# WHAT NEEDS TO BE DONE
Nothing but the text of the records belongs in your answer: repeat all of it exactly and leave out the images.

(Items listed in a dataset)
= = = = = = =

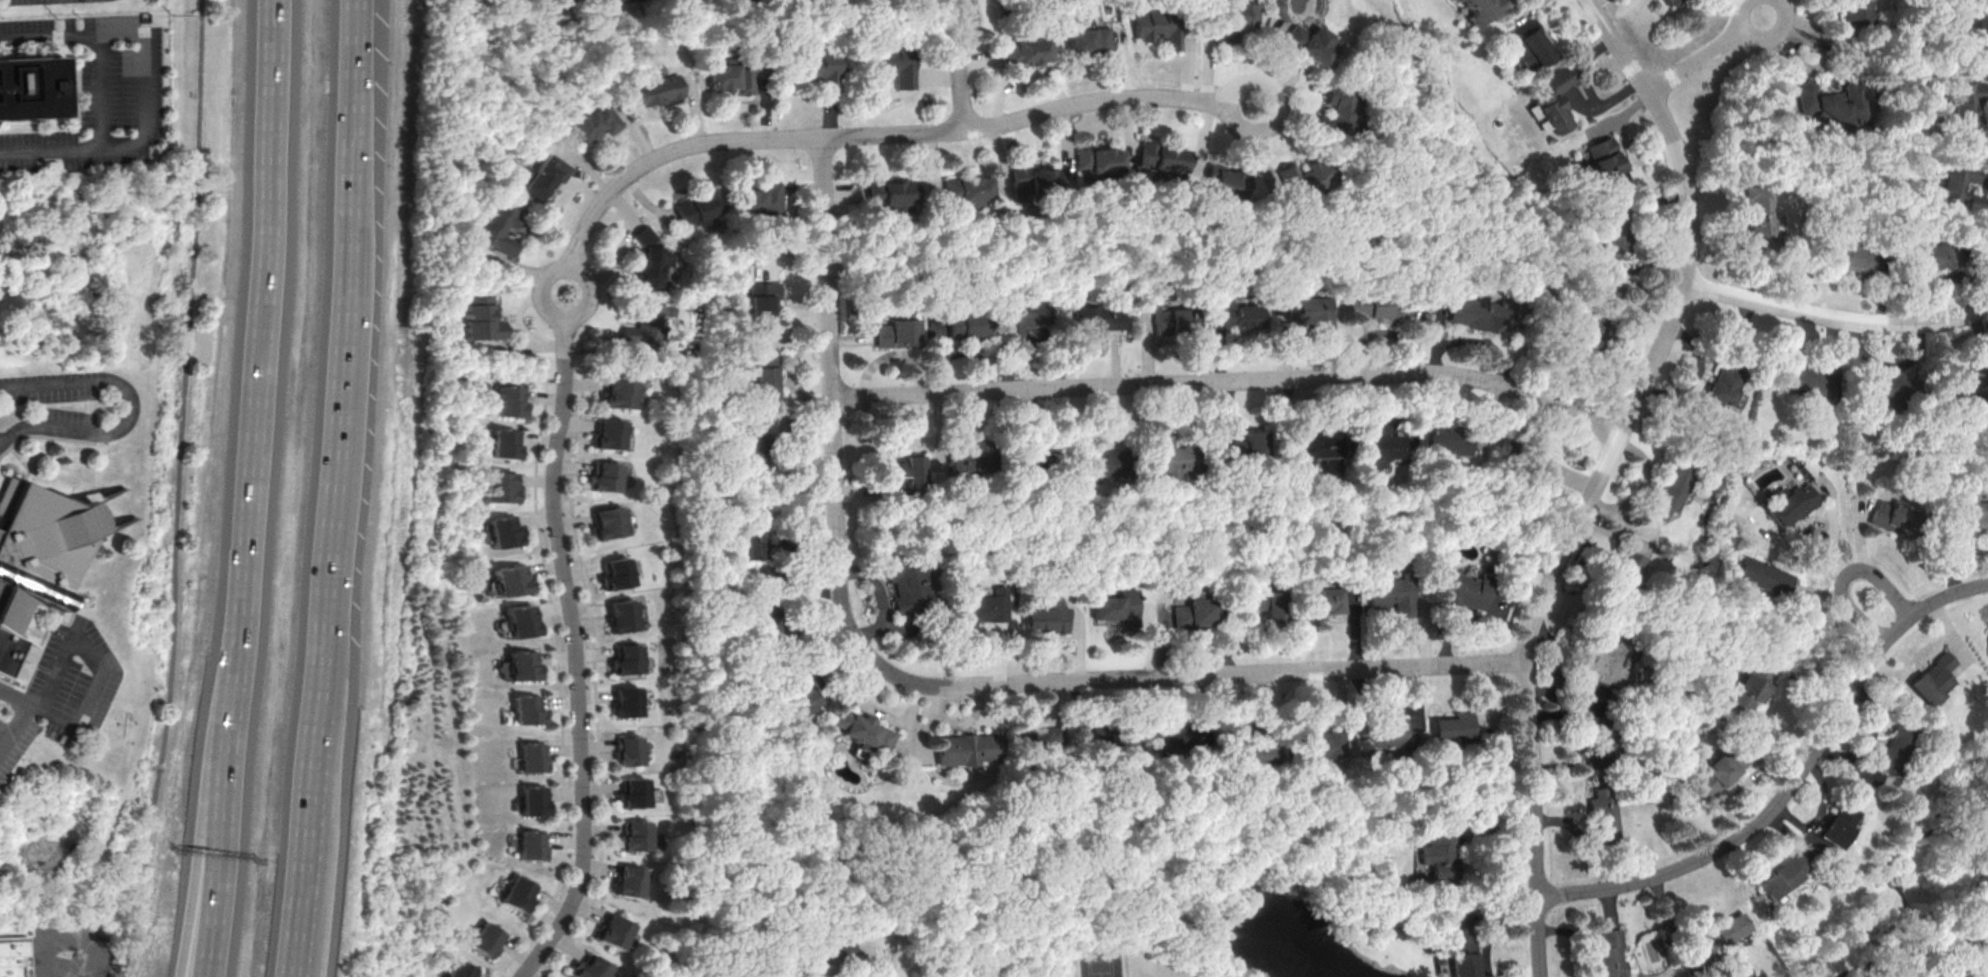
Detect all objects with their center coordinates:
building: (599, 0)
building: (626, 0)
building: (552, 1)
building: (1667, 1)
building: (1478, 9)
building: (1854, 17)
building: (1238, 19)
building: (1161, 24)
building: (1964, 28)
building: (1089, 35)
building: (1312, 44)
building: (1530, 44)
building: (1027, 46)
road: (1708, 54)
building: (889, 61)
road: (960, 64)
road: (1266, 64)
building: (814, 67)
building: (734, 72)
road: (1021, 78)
building: (30, 87)
building: (660, 88)
road: (140, 89)
building: (1554, 99)
building: (1831, 100)
building: (1340, 109)
building: (1970, 109)
building: (593, 119)
road: (885, 134)
road: (1260, 156)
building: (1164, 158)
building: (1603, 159)
building: (1101, 163)
building: (543, 175)
building: (1305, 177)
building: (1031, 179)
building: (1229, 179)
building: (1961, 182)
building: (967, 188)
building: (892, 193)
building: (760, 198)
building: (698, 207)
building: (1761, 216)
building: (1613, 220)
building: (498, 225)
building: (1850, 255)
building: (1937, 256)
building: (664, 258)
building: (646, 260)
building: (1948, 280)
road: (540, 289)
road: (596, 298)
building: (763, 298)
building: (1378, 305)
building: (1310, 310)
building: (1484, 311)
building: (1026, 312)
building: (1596, 312)
building: (1238, 313)
building: (480, 316)
building: (1097, 317)
building: (1172, 317)
road: (1837, 317)
building: (645, 321)
building: (967, 322)
road: (266, 326)
building: (896, 327)
building: (936, 328)
road: (891, 356)
building: (767, 374)
building: (1726, 374)
building: (1808, 378)
road: (1234, 379)
building: (1889, 384)
building: (1961, 384)
building: (618, 391)
building: (509, 400)
road: (132, 408)
building: (608, 432)
building: (1451, 437)
building: (752, 439)
building: (504, 443)
building: (1313, 444)
building: (1245, 445)
building: (1379, 447)
building: (1175, 452)
building: (972, 454)
building: (1042, 455)
building: (1101, 459)
building: (1523, 461)
building: (906, 472)
road: (1603, 474)
building: (604, 475)
building: (499, 484)
building: (1672, 487)
road: (337, 489)
road: (181, 490)
building: (1793, 504)
building: (1968, 512)
building: (1895, 516)
building: (607, 521)
building: (503, 530)
building: (754, 531)
building: (37, 557)
building: (616, 572)
building: (1628, 575)
building: (1766, 575)
road: (1840, 576)
building: (510, 578)
building: (910, 587)
building: (1465, 588)
building: (1396, 592)
building: (1323, 601)
building: (1268, 602)
building: (763, 606)
building: (1120, 606)
building: (981, 610)
building: (1198, 610)
building: (621, 613)
building: (1048, 613)
building: (521, 620)
building: (1987, 635)
road: (573, 656)
road: (91, 657)
building: (627, 658)
building: (1610, 658)
building: (523, 664)
building: (1934, 678)
road: (933, 684)
building: (1756, 686)
building: (798, 690)
road: (19, 699)
building: (627, 700)
building: (525, 709)
road: (14, 724)
building: (1453, 724)
building: (867, 730)
building: (1389, 732)
building: (1175, 734)
building: (1116, 737)
building: (1315, 739)
building: (1603, 742)
building: (1888, 746)
building: (968, 747)
building: (1037, 747)
building: (628, 749)
road: (228, 751)
building: (1256, 753)
building: (530, 755)
building: (1726, 770)
road: (1793, 784)
building: (632, 792)
building: (531, 798)
building: (1606, 813)
building: (1841, 825)
building: (636, 834)
building: (530, 843)
building: (1439, 853)
building: (1787, 879)
building: (629, 881)
building: (518, 893)
road: (186, 911)
building: (1979, 913)
road: (210, 914)
road: (1493, 929)
building: (611, 930)
building: (1728, 932)
building: (486, 938)
building: (829, 943)
road: (74, 945)
building: (1463, 951)
building: (1610, 953)
road: (871, 954)
building: (15, 957)
park: (1101, 961)
building: (588, 967)
building: (460, 969)
building: (1953, 975)

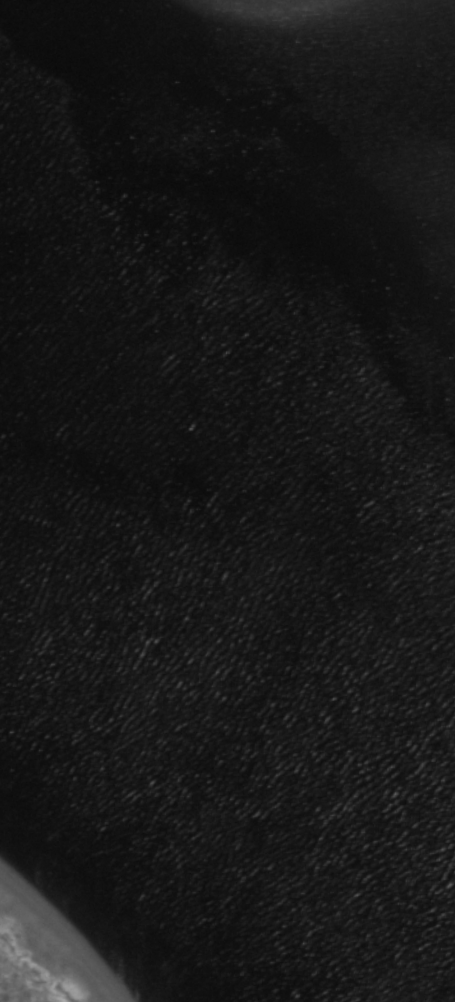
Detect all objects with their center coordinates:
river: (227, 671)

= = = = = = =

# EXERCISE RESULT
Detect all objects with their center coordinates:
building: (599, 0)
building: (626, 0)
building: (552, 1)
building: (1667, 1)
building: (1478, 9)
building: (1854, 17)
building: (1238, 19)
building: (1161, 24)
building: (1964, 28)
building: (1089, 35)
building: (1312, 44)
building: (1530, 44)
building: (1027, 46)
road: (1708, 54)
building: (889, 61)
road: (960, 64)
road: (1266, 64)
building: (814, 67)
building: (734, 72)
road: (1021, 78)
building: (30, 87)
building: (660, 88)
road: (140, 89)
building: (1554, 99)
building: (1831, 100)
building: (1340, 109)
building: (1970, 109)
building: (593, 119)
road: (885, 134)
road: (1260, 156)
building: (1164, 158)
building: (1603, 159)
building: (1101, 163)
building: (543, 175)
building: (1305, 177)
building: (1031, 179)
building: (1229, 179)
building: (1961, 182)
building: (967, 188)
building: (892, 193)
building: (760, 198)
building: (698, 207)
building: (1761, 216)
building: (1613, 220)
building: (498, 225)
building: (1850, 255)
building: (1937, 256)
building: (664, 258)
building: (646, 260)
building: (1948, 280)
road: (540, 289)
road: (596, 298)
building: (763, 298)
building: (1378, 305)
building: (1310, 310)
building: (1484, 311)
building: (1026, 312)
building: (1596, 312)
building: (1238, 313)
building: (480, 316)
building: (1097, 317)
building: (1172, 317)
road: (1837, 317)
building: (645, 321)
building: (967, 322)
road: (266, 326)
building: (896, 327)
building: (936, 328)
road: (891, 356)
building: (767, 374)
building: (1726, 374)
building: (1808, 378)
road: (1234, 379)
building: (1889, 384)
building: (1961, 384)
building: (618, 391)
building: (509, 400)
road: (132, 408)
building: (608, 432)
building: (1451, 437)
building: (752, 439)
building: (504, 443)
building: (1313, 444)
building: (1245, 445)
building: (1379, 447)
building: (1175, 452)
building: (972, 454)
building: (1042, 455)
building: (1101, 459)
building: (1523, 461)
building: (906, 472)
road: (1603, 474)
building: (604, 475)
building: (499, 484)
building: (1672, 487)
road: (337, 489)
road: (181, 490)
building: (1793, 504)
building: (1968, 512)
building: (1895, 516)
building: (607, 521)
building: (503, 530)
building: (754, 531)
building: (37, 557)
building: (616, 572)
building: (1628, 575)
building: (1766, 575)
road: (1840, 576)
building: (510, 578)
building: (910, 587)
building: (1465, 588)
building: (1396, 592)
building: (1323, 601)
building: (1268, 602)
building: (763, 606)
building: (1120, 606)
building: (981, 610)
building: (1198, 610)
building: (621, 613)
building: (1048, 613)
building: (521, 620)
building: (1987, 635)
road: (573, 656)
road: (91, 657)
building: (627, 658)
building: (1610, 658)
building: (523, 664)
building: (1934, 678)
road: (933, 684)
building: (1756, 686)
building: (798, 690)
road: (19, 699)
building: (627, 700)
building: (525, 709)
road: (14, 724)
building: (1453, 724)
building: (867, 730)
building: (1389, 732)
building: (1175, 734)
building: (1116, 737)
building: (1315, 739)
building: (1603, 742)
building: (1888, 746)
building: (968, 747)
building: (1037, 747)
building: (628, 749)
road: (228, 751)
building: (1256, 753)
building: (530, 755)
building: (1726, 770)
road: (1793, 784)
building: (632, 792)
building: (531, 798)
building: (1606, 813)
building: (1841, 825)
building: (636, 834)
building: (530, 843)
building: (1439, 853)
building: (1787, 879)
building: (629, 881)
building: (518, 893)
road: (186, 911)
building: (1979, 913)
road: (210, 914)
road: (1493, 929)
building: (611, 930)
building: (1728, 932)
building: (486, 938)
building: (829, 943)
road: (74, 945)
building: (1463, 951)
building: (1610, 953)
road: (871, 954)
building: (15, 957)
park: (1101, 961)
building: (588, 967)
building: (460, 969)
building: (1953, 975)

Detect all objects with their center coordinates:
river: (227, 671)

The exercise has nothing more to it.